WHAT THE TASK ASKS
Up to the line containing "cyan brick F6:I6", nothing is kept; from that line through the end of the data below, output every line exactly.

--- SOURCE MATERIAL ---

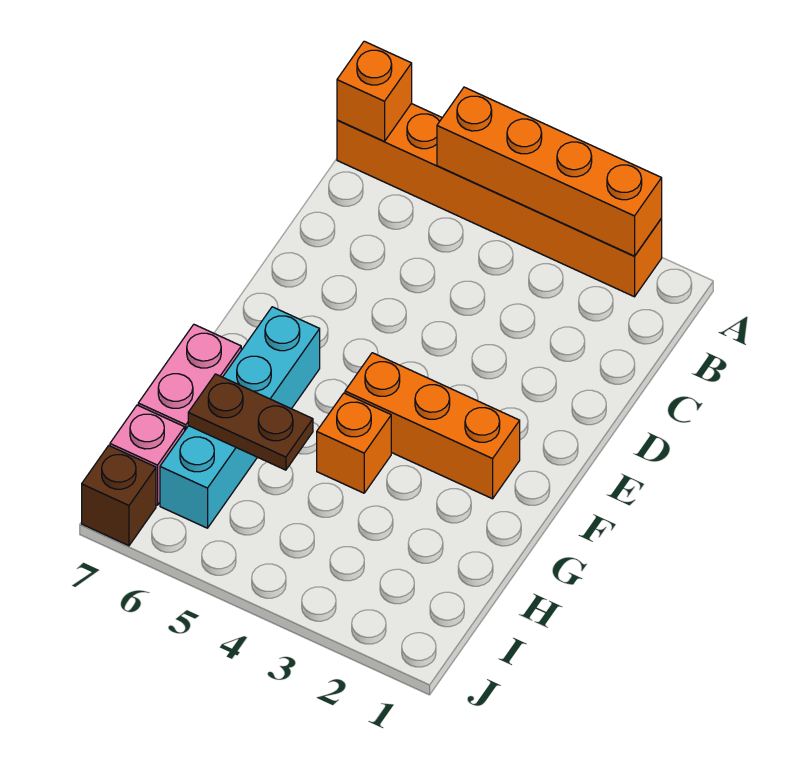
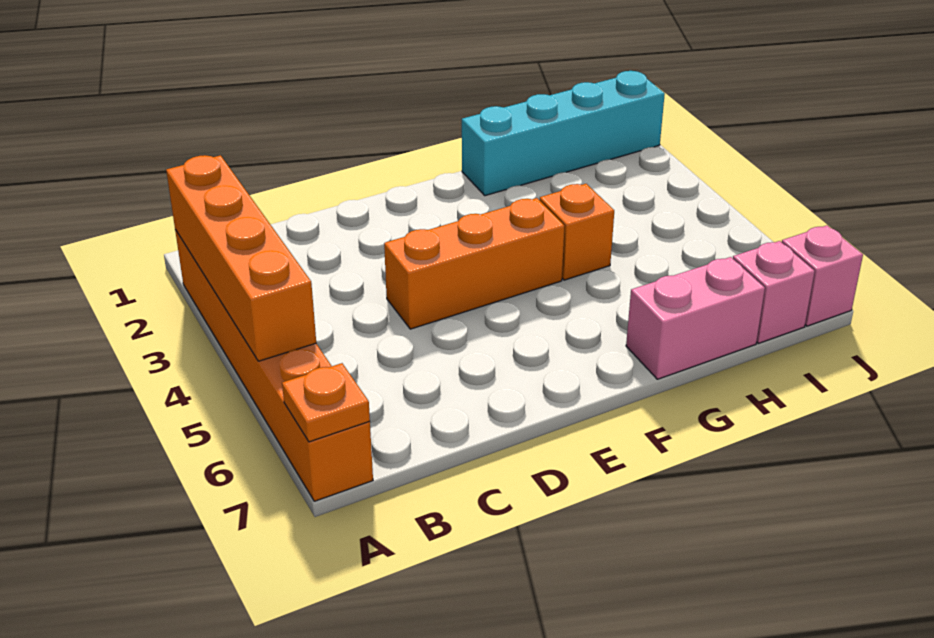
orange brick A7 level 2 -> orange plate A7 level 2
orange brick F2:F4 level 1 -> orange brick D4:F4 level 1
cyan brick F6:I6 level 1 -> cyan brick G1:J1 level 1
brown plate H5:H6 level 2 -> none
brown brick J7 level 1 -> pink brick J7 level 1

---

RESPONSE AREA
cyan brick F6:I6 level 1 -> cyan brick G1:J1 level 1
brown plate H5:H6 level 2 -> none
brown brick J7 level 1 -> pink brick J7 level 1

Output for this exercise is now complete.